## WHAT IS BEING ASKED:
Where the string "camera" shows up in a line of the records, copy that line.

## DATA EXCERPTS:
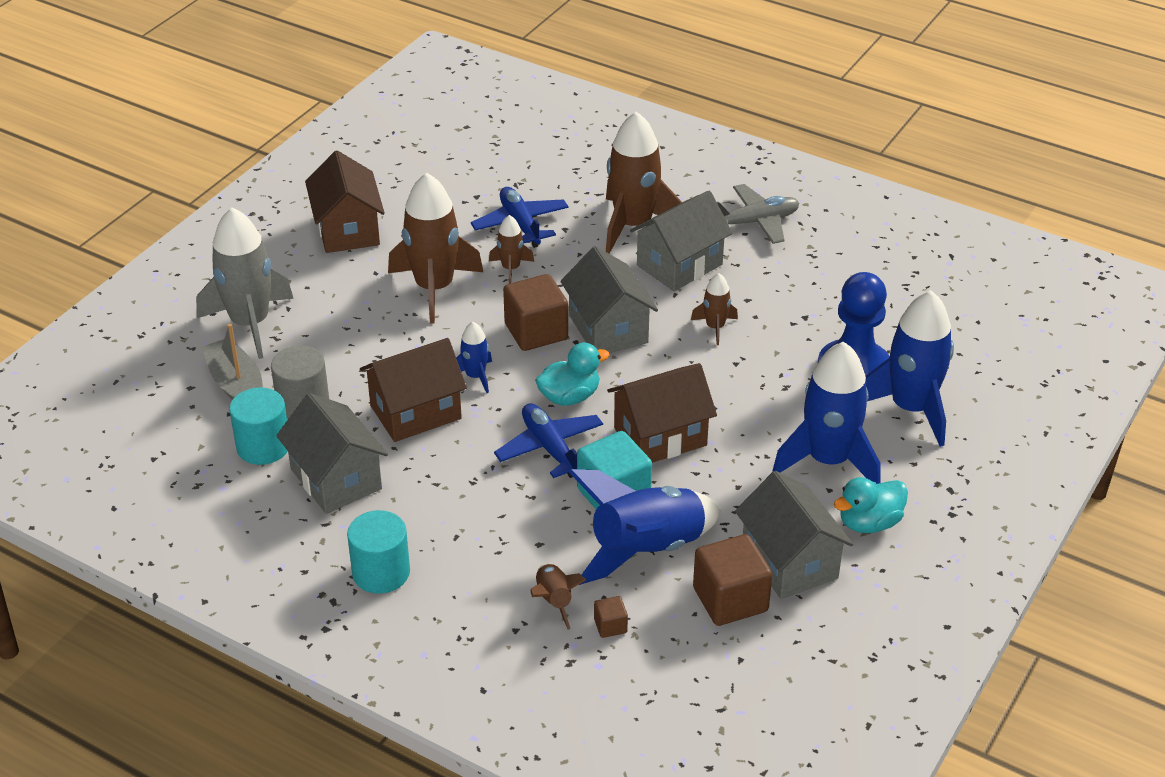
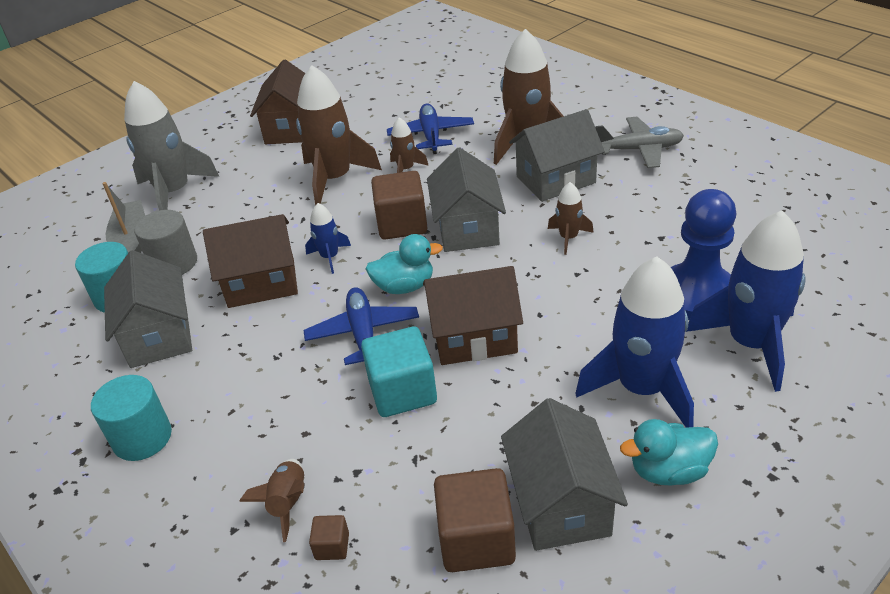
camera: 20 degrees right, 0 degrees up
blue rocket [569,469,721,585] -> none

...

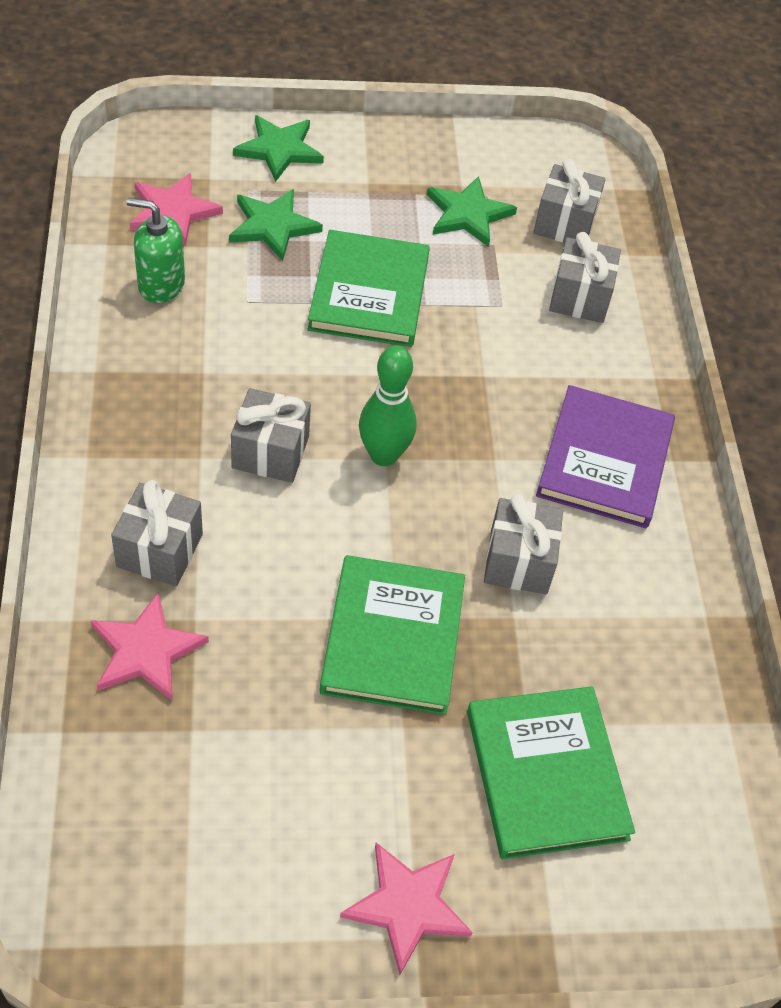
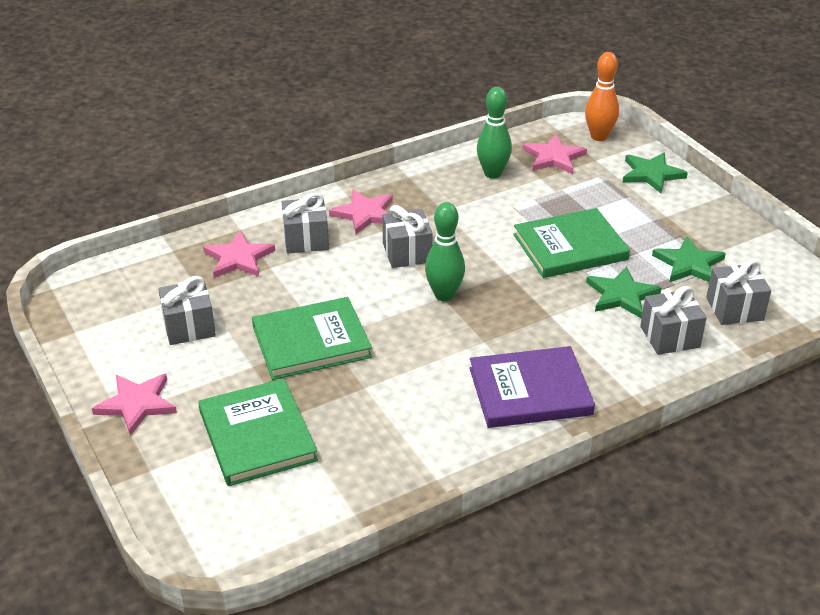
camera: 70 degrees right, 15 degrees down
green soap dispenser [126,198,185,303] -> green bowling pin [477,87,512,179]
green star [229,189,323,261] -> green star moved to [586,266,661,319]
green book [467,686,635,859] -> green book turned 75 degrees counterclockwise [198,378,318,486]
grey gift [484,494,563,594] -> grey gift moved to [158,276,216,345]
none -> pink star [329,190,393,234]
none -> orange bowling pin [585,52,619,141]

--

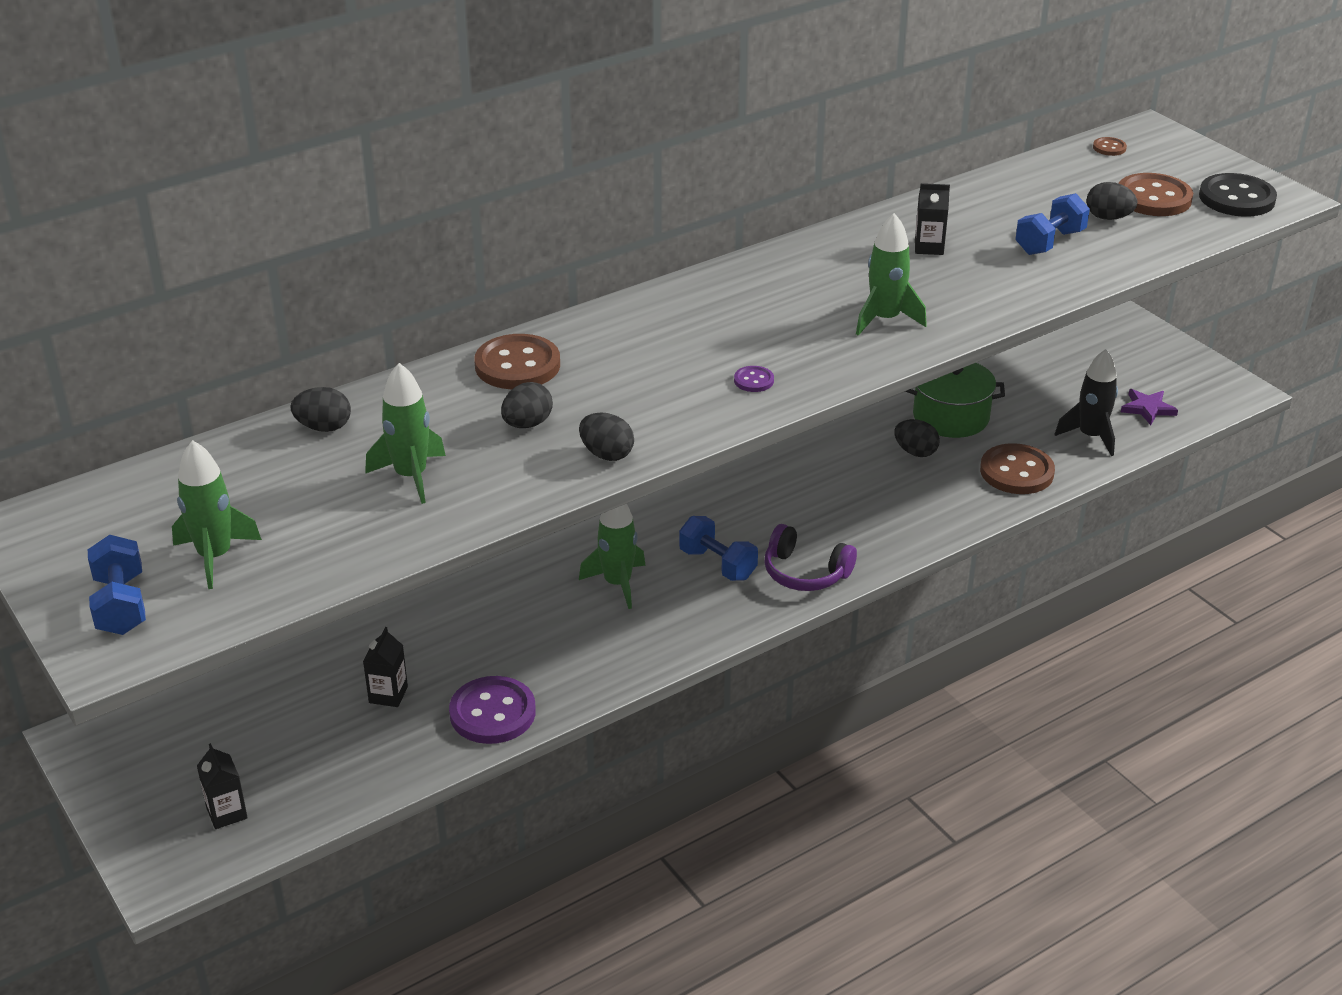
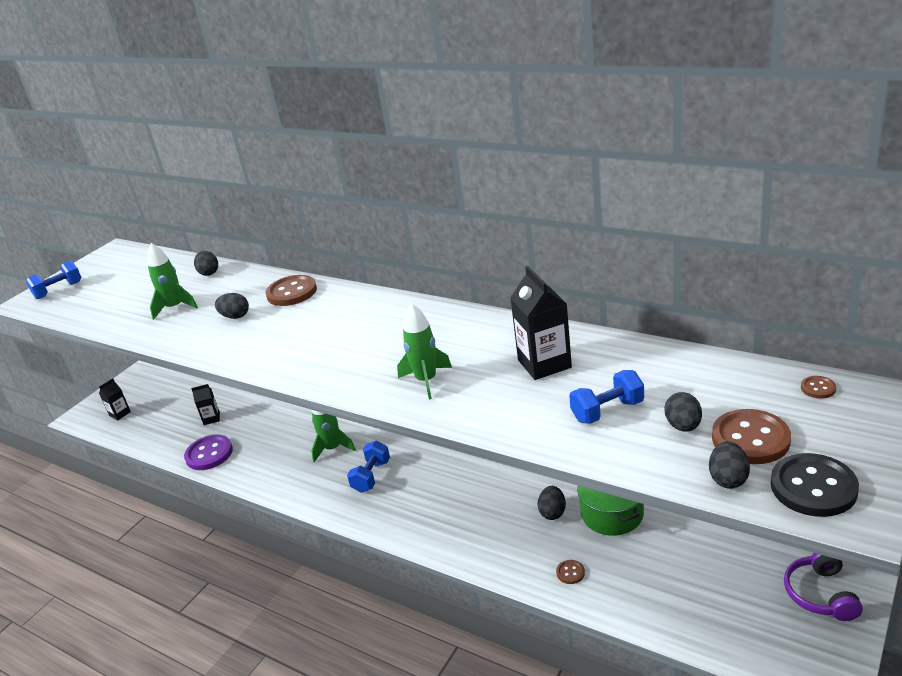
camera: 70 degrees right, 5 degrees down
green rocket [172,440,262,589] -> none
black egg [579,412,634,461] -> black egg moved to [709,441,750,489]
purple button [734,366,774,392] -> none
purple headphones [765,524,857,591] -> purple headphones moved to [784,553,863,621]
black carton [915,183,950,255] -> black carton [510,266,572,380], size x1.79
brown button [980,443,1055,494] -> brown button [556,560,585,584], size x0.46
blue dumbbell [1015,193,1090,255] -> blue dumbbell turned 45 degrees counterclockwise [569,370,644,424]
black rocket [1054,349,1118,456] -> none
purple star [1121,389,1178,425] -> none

## RESULT FOR THIS EXERCISE:
camera: 20 degrees right, 0 degrees up
camera: 70 degrees right, 15 degrees down
camera: 70 degrees right, 5 degrees down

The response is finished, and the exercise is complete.